### THE TASK
Restate all entries exactly. Skip the images.

### MATERIALS PROVIDED
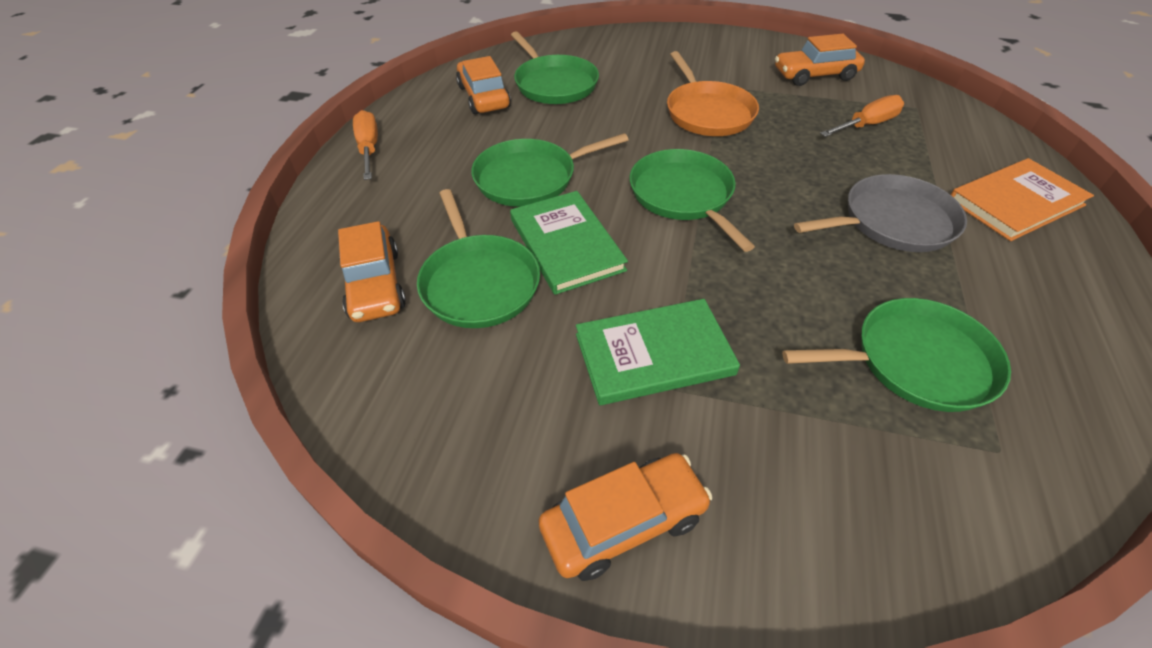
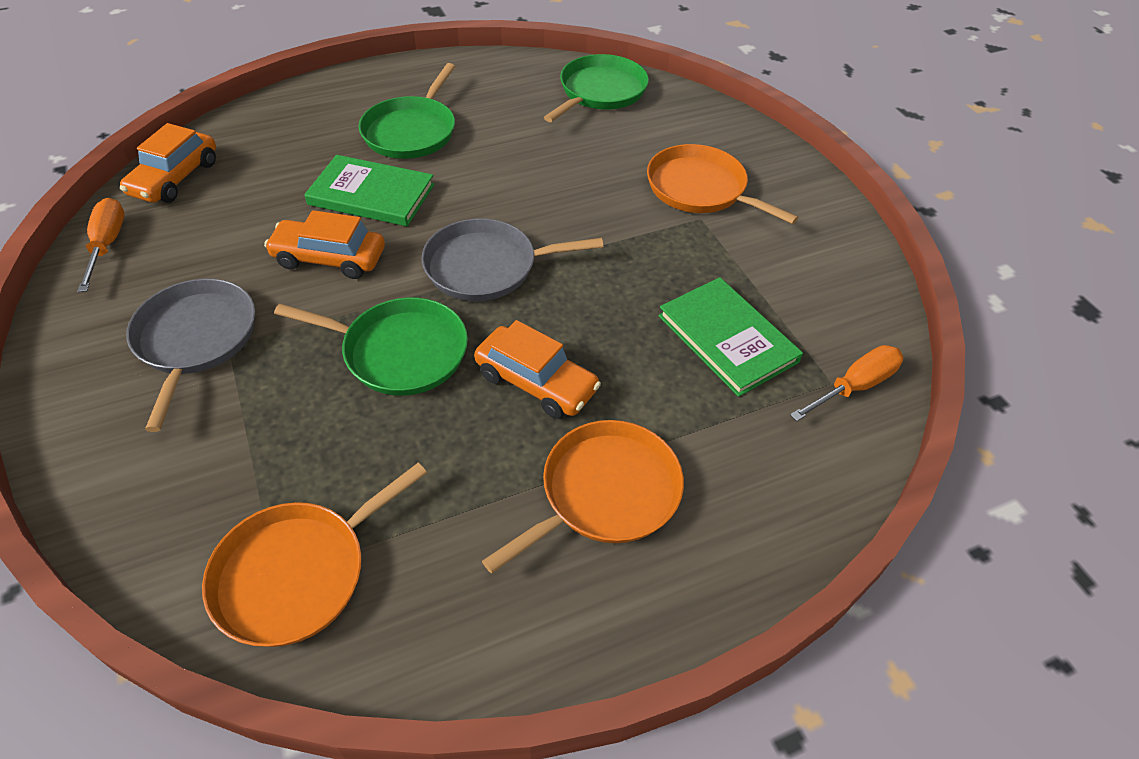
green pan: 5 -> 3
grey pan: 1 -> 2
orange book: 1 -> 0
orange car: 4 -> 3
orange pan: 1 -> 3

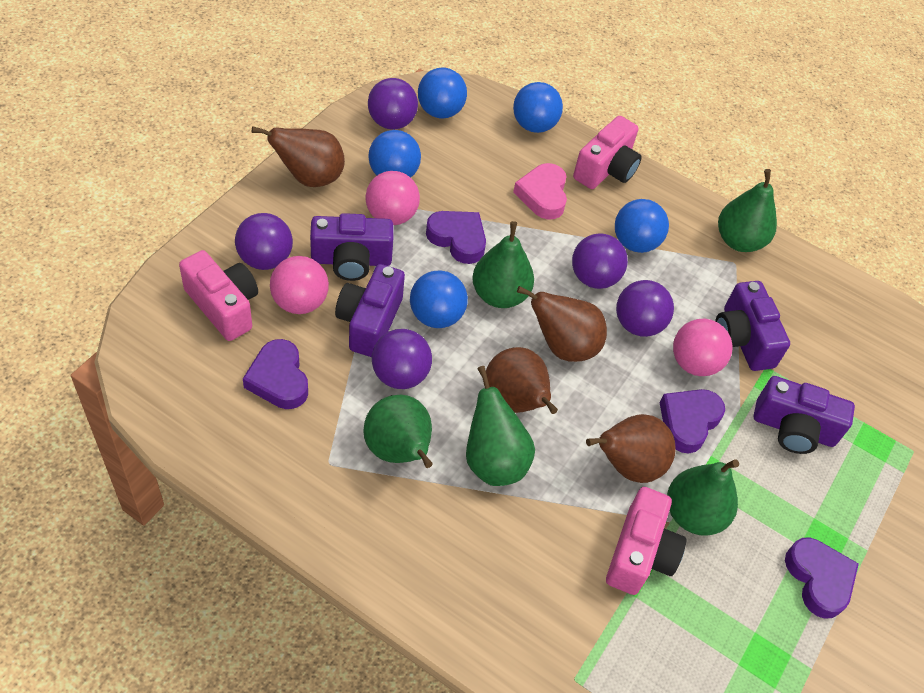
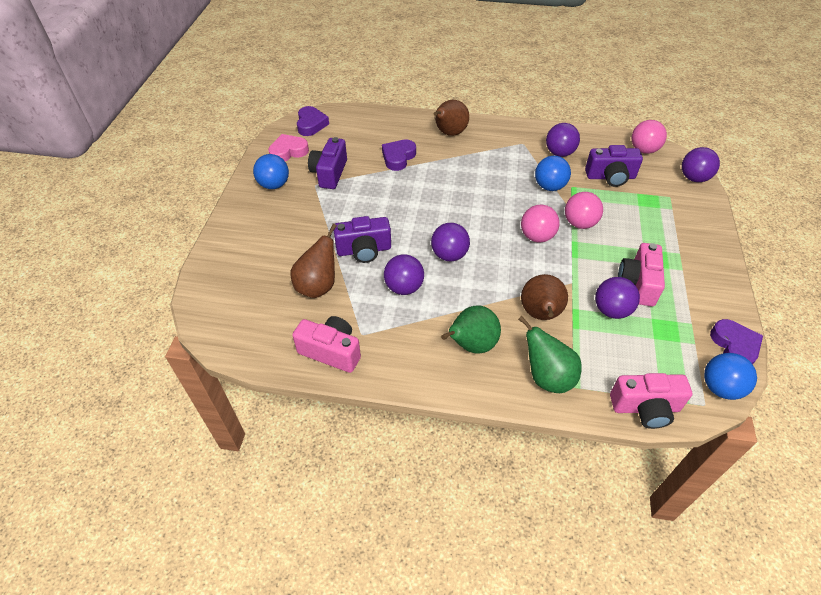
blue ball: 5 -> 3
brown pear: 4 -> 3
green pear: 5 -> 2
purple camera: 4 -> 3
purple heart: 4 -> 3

### EXERCISE OUTPUT
green pan: 5 -> 3
grey pan: 1 -> 2
orange book: 1 -> 0
orange car: 4 -> 3
orange pan: 1 -> 3

blue ball: 5 -> 3
brown pear: 4 -> 3
green pear: 5 -> 2
purple camera: 4 -> 3
purple heart: 4 -> 3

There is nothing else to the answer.